- [DIRECTIONS] Copy out the full listing that comes next, exactly.

──────── RECORD EXTRACTS ────────

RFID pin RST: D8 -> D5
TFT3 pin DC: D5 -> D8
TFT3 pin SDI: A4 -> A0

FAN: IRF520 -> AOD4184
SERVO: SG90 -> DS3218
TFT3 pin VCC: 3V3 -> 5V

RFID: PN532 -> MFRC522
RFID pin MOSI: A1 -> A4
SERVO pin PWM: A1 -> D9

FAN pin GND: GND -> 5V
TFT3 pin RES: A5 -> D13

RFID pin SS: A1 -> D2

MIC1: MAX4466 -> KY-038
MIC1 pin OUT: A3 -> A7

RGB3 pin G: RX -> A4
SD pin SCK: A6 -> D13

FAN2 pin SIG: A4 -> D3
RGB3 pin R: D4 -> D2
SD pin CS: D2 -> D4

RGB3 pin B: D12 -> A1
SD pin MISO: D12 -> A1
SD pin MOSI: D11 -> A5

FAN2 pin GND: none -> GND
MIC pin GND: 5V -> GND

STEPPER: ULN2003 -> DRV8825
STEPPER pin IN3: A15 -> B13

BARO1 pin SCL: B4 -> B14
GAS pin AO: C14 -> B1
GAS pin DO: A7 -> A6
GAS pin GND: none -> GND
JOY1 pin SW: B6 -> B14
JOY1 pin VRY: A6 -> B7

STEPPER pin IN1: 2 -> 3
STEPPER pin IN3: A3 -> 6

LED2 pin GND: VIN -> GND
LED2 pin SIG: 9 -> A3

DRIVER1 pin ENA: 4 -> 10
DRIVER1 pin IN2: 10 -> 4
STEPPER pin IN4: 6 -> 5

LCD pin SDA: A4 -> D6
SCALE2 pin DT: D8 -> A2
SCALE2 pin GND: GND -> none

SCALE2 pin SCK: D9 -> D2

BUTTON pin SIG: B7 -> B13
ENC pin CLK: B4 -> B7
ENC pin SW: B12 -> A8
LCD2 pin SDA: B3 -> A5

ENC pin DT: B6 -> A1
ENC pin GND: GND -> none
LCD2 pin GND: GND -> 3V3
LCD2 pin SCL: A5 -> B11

────────

- [FINISHED TASK]
RFID pin RST: D8 -> D5
TFT3 pin DC: D5 -> D8
TFT3 pin SDI: A4 -> A0

FAN: IRF520 -> AOD4184
SERVO: SG90 -> DS3218
TFT3 pin VCC: 3V3 -> 5V

RFID: PN532 -> MFRC522
RFID pin MOSI: A1 -> A4
SERVO pin PWM: A1 -> D9

FAN pin GND: GND -> 5V
TFT3 pin RES: A5 -> D13

RFID pin SS: A1 -> D2

MIC1: MAX4466 -> KY-038
MIC1 pin OUT: A3 -> A7

RGB3 pin G: RX -> A4
SD pin SCK: A6 -> D13

FAN2 pin SIG: A4 -> D3
RGB3 pin R: D4 -> D2
SD pin CS: D2 -> D4

RGB3 pin B: D12 -> A1
SD pin MISO: D12 -> A1
SD pin MOSI: D11 -> A5

FAN2 pin GND: none -> GND
MIC pin GND: 5V -> GND

STEPPER: ULN2003 -> DRV8825
STEPPER pin IN3: A15 -> B13

BARO1 pin SCL: B4 -> B14
GAS pin AO: C14 -> B1
GAS pin DO: A7 -> A6
GAS pin GND: none -> GND
JOY1 pin SW: B6 -> B14
JOY1 pin VRY: A6 -> B7

STEPPER pin IN1: 2 -> 3
STEPPER pin IN3: A3 -> 6

LED2 pin GND: VIN -> GND
LED2 pin SIG: 9 -> A3

DRIVER1 pin ENA: 4 -> 10
DRIVER1 pin IN2: 10 -> 4
STEPPER pin IN4: 6 -> 5

LCD pin SDA: A4 -> D6
SCALE2 pin DT: D8 -> A2
SCALE2 pin GND: GND -> none

SCALE2 pin SCK: D9 -> D2

BUTTON pin SIG: B7 -> B13
ENC pin CLK: B4 -> B7
ENC pin SW: B12 -> A8
LCD2 pin SDA: B3 -> A5

ENC pin DT: B6 -> A1
ENC pin GND: GND -> none
LCD2 pin GND: GND -> 3V3
LCD2 pin SCL: A5 -> B11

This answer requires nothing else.